## What is being asked:
Beginning with the first line, return the material verbatim and without pictures.

## Given material:
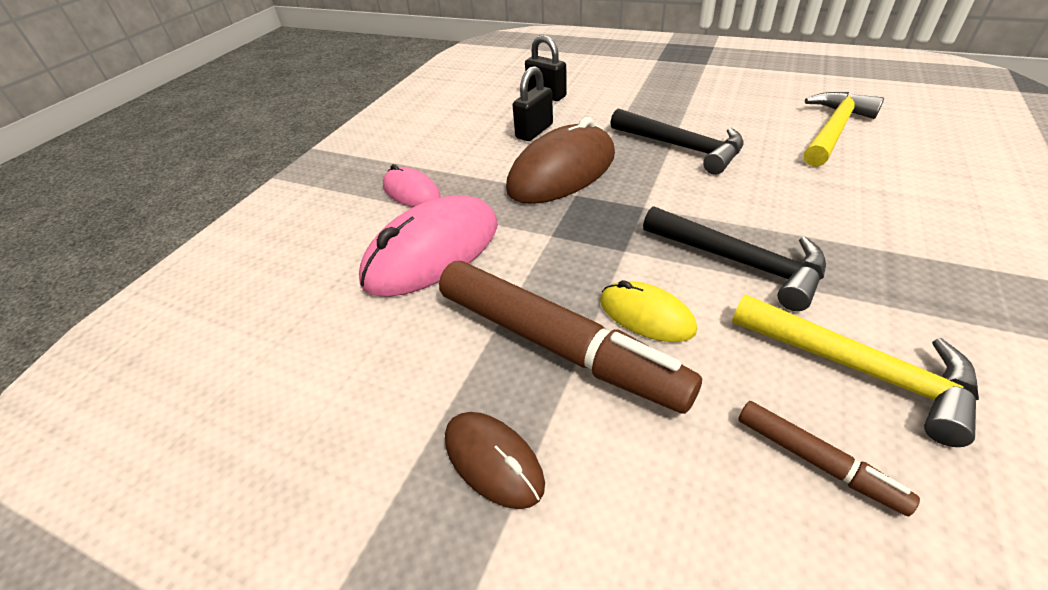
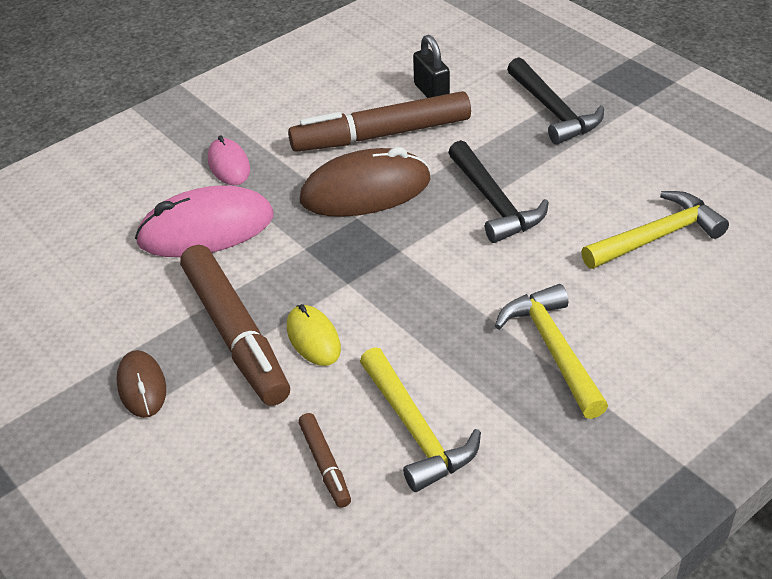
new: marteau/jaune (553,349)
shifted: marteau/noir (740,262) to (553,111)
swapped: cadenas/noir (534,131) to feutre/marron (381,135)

## Response for this exercise:
new: marteau/jaune (553,349)
shifted: marteau/noir (740,262) to (553,111)
swapped: cadenas/noir (534,131) to feutre/marron (381,135)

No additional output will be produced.